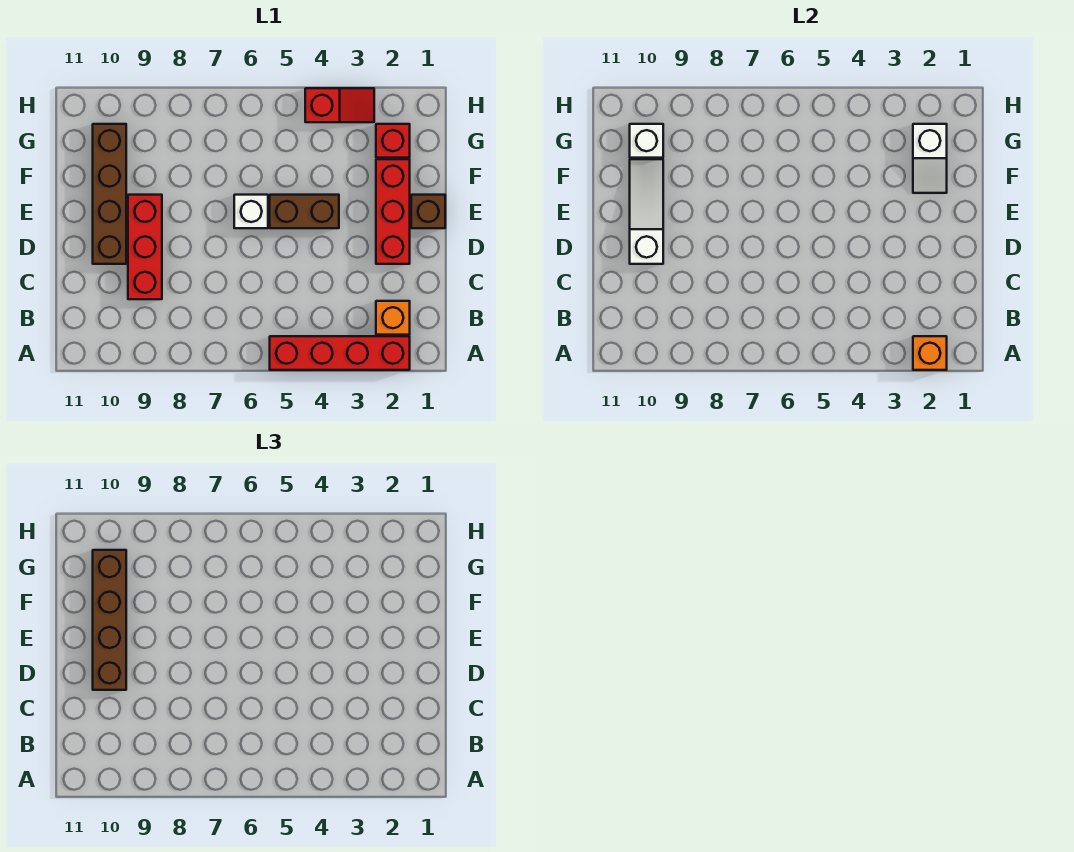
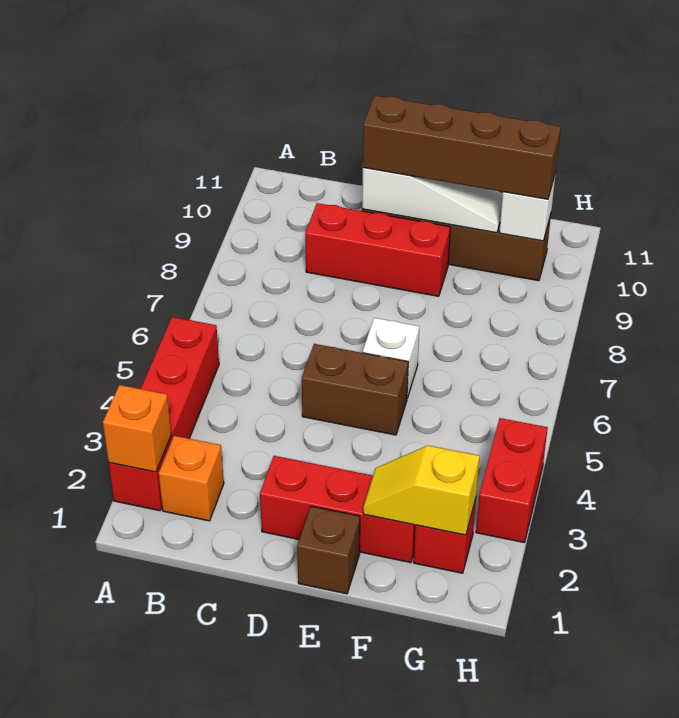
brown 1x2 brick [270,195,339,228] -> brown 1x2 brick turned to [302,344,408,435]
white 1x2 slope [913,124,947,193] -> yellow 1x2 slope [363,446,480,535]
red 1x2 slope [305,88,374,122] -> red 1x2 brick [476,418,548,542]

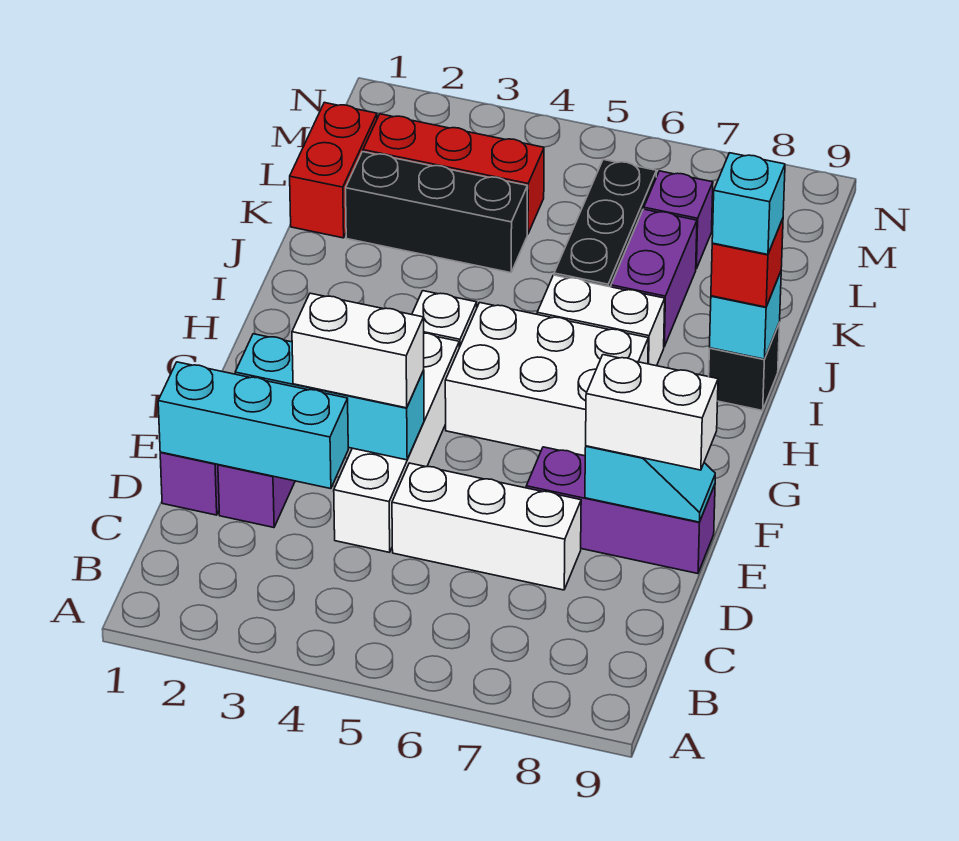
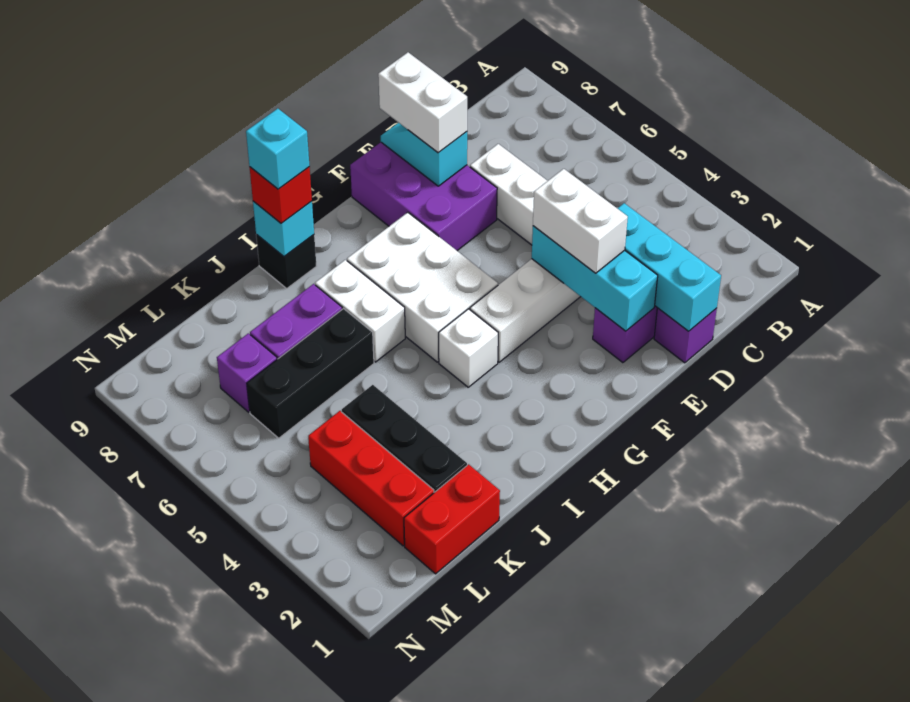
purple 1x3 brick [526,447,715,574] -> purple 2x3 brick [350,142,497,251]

...

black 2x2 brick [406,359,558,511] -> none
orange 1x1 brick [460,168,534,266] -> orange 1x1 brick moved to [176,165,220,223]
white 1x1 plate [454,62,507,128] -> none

● **TASK OBJECTIVE**:
What lines in the data above contain the word "white"? Show them all.

● **RESULT**:
white 1x2 slope [913,124,947,193] -> yellow 1x2 slope [363,446,480,535]
white 1x1 plate [454,62,507,128] -> none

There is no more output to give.